--- WORKING DATA Enclosed Below ---
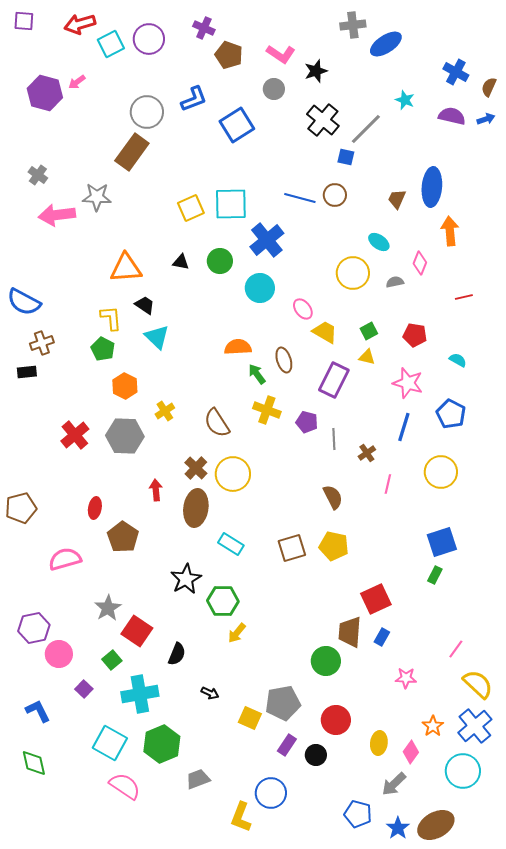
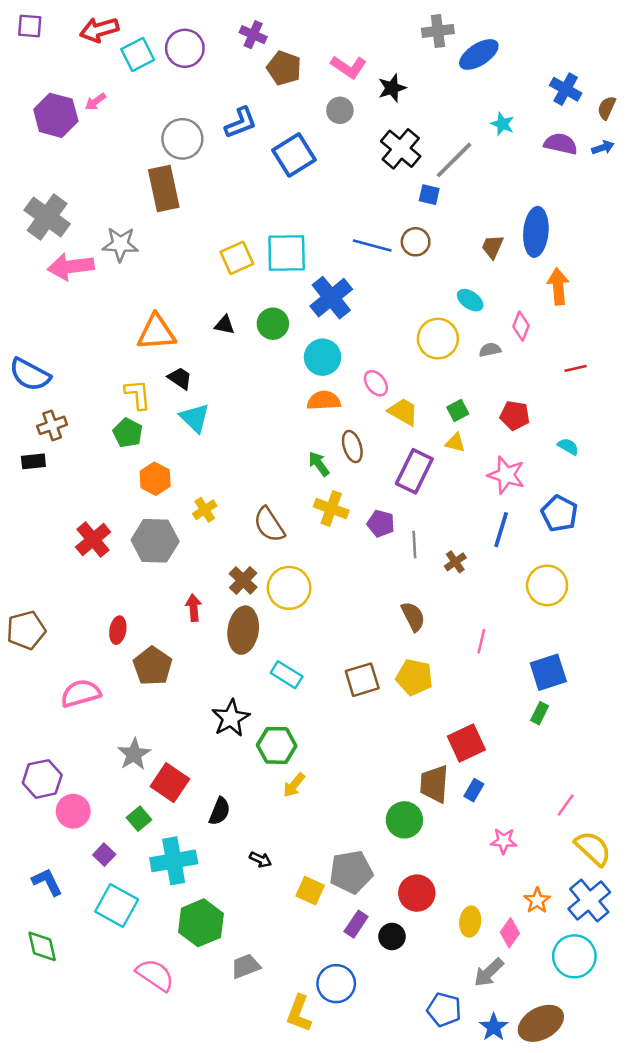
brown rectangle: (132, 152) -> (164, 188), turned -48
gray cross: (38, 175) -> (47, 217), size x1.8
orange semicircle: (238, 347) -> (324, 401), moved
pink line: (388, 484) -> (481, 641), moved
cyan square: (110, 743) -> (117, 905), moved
--- End of Enclosed WORKING DATA ---
--- WORKING DATA Enclosed Below ---
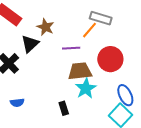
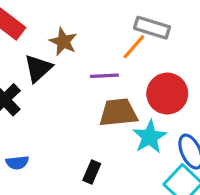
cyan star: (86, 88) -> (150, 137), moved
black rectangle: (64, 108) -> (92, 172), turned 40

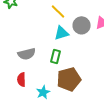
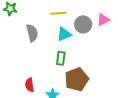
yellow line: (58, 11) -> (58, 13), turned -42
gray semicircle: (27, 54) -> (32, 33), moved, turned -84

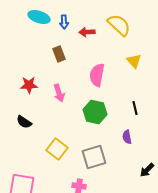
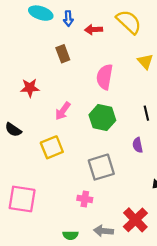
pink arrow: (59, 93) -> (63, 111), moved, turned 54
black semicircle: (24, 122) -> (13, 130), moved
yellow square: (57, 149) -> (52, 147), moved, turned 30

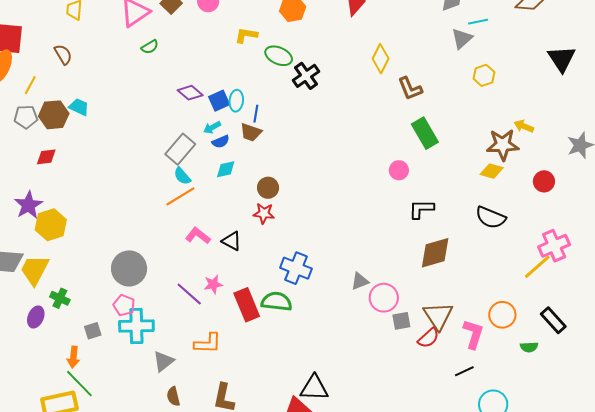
--- End of Enclosed WORKING DATA ---
#### [EXERCISE DETAILS]
The lines to extract from the data above begin with the line containing "brown rectangle: (132, 152)" and end with the line containing "cyan square: (110, 743) -> (117, 905), moved". Extract them exactly, including both.

#### [TASK ANSWER]
brown rectangle: (132, 152) -> (164, 188), turned -48
gray cross: (38, 175) -> (47, 217), size x1.8
orange semicircle: (238, 347) -> (324, 401), moved
pink line: (388, 484) -> (481, 641), moved
cyan square: (110, 743) -> (117, 905), moved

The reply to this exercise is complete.